DATA FOR ANALYSIS below:
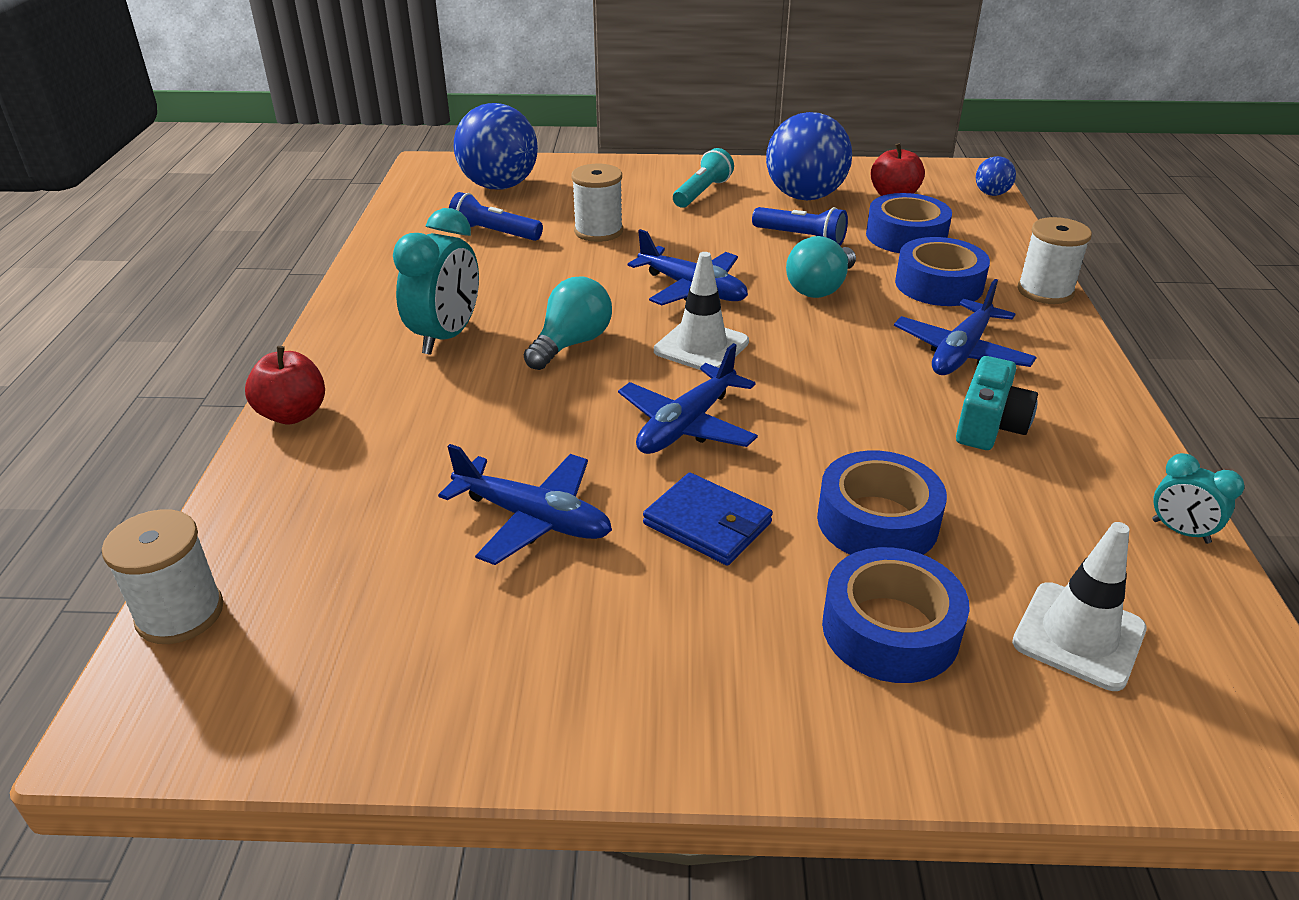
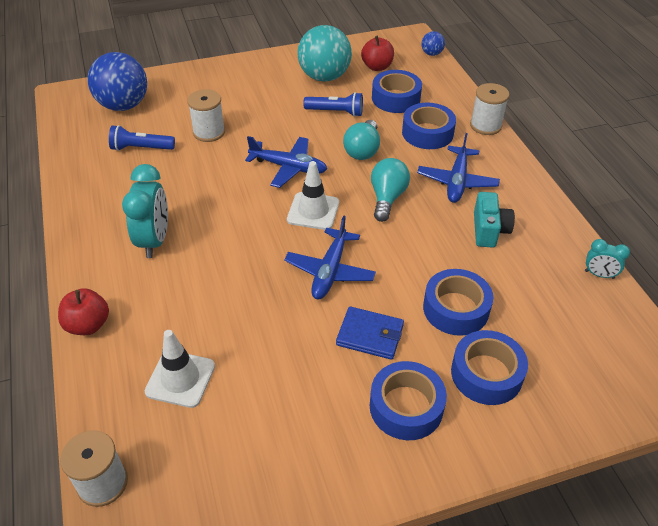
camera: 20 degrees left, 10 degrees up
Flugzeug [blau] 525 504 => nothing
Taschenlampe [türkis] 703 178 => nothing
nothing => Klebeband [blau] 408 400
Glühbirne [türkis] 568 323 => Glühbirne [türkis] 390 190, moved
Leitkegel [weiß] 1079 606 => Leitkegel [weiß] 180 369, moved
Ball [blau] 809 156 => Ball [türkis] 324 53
End of DATA FOR ANALYSIS.
**ASSIGNED TASK:** Word for word, quote the lines above. Omit the pictures.

**WRITTEN SOLUTION:**
camera: 20 degrees left, 10 degrees up
Flugzeug [blau] 525 504 => nothing
Taschenlampe [türkis] 703 178 => nothing
nothing => Klebeband [blau] 408 400
Glühbirne [türkis] 568 323 => Glühbirne [türkis] 390 190, moved
Leitkegel [weiß] 1079 606 => Leitkegel [weiß] 180 369, moved
Ball [blau] 809 156 => Ball [türkis] 324 53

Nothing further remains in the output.